■ Task to carry out:
Only the lines from the one containing "pink arrow: (123, 147) -> (92, 121), moved" to the end of the material are to be copied, exactly and in full; images stay out.

■ Supplied data:
- - -

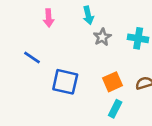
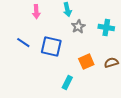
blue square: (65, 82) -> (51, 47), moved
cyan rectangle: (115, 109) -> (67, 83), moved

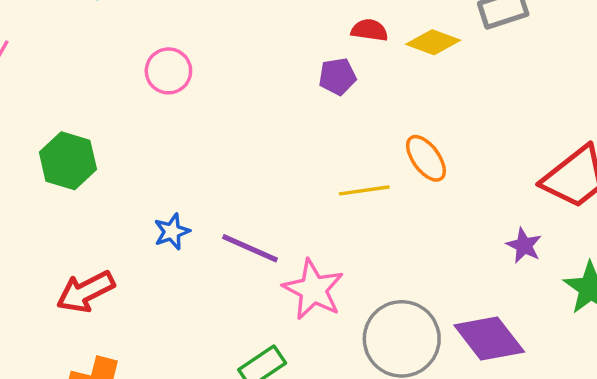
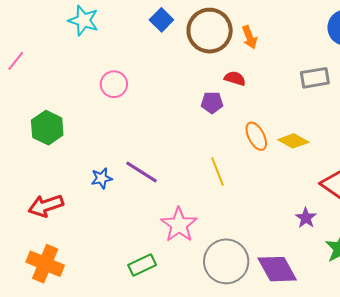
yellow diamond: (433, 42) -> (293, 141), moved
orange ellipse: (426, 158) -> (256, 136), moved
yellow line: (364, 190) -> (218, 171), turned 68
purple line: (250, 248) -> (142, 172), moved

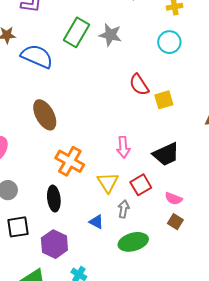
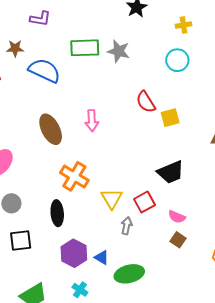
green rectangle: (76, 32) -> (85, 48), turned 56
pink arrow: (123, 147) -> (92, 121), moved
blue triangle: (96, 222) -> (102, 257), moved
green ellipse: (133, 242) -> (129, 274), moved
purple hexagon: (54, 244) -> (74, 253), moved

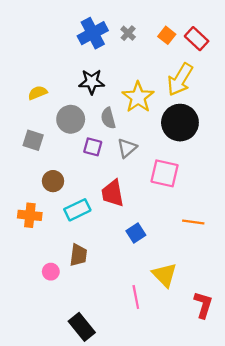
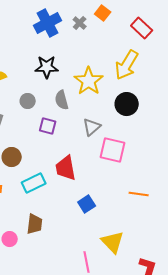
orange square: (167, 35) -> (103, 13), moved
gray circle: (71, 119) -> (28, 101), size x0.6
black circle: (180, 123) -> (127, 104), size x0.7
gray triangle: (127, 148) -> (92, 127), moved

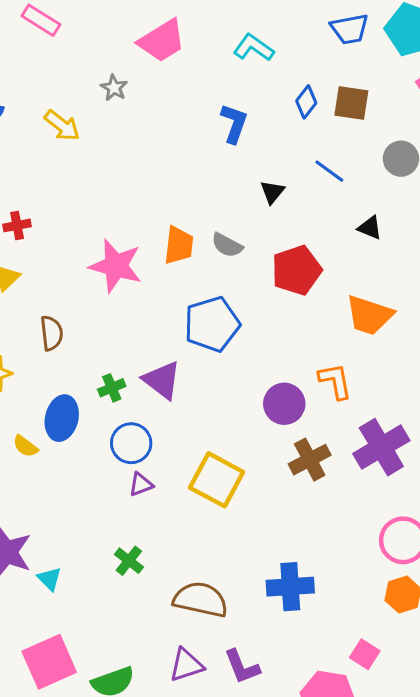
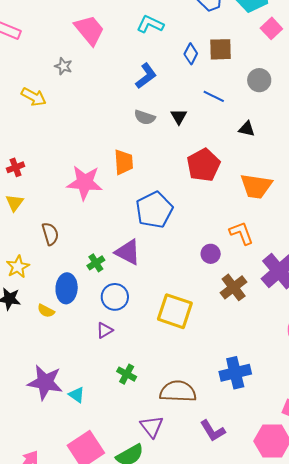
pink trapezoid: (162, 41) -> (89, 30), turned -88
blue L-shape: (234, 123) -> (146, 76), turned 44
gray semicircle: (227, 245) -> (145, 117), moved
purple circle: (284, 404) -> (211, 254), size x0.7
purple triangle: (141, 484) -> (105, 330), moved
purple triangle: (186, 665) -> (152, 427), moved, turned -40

- - -

■ The answer:
pink arrow: (123, 147) -> (92, 121), moved
blue triangle: (96, 222) -> (102, 257), moved
green ellipse: (133, 242) -> (129, 274), moved
purple hexagon: (54, 244) -> (74, 253), moved

orange square: (167, 35) -> (103, 13), moved
gray circle: (71, 119) -> (28, 101), size x0.6
black circle: (180, 123) -> (127, 104), size x0.7
gray triangle: (127, 148) -> (92, 127), moved

pink trapezoid: (162, 41) -> (89, 30), turned -88
blue L-shape: (234, 123) -> (146, 76), turned 44
gray semicircle: (227, 245) -> (145, 117), moved
purple circle: (284, 404) -> (211, 254), size x0.7
purple triangle: (141, 484) -> (105, 330), moved
purple triangle: (186, 665) -> (152, 427), moved, turned -40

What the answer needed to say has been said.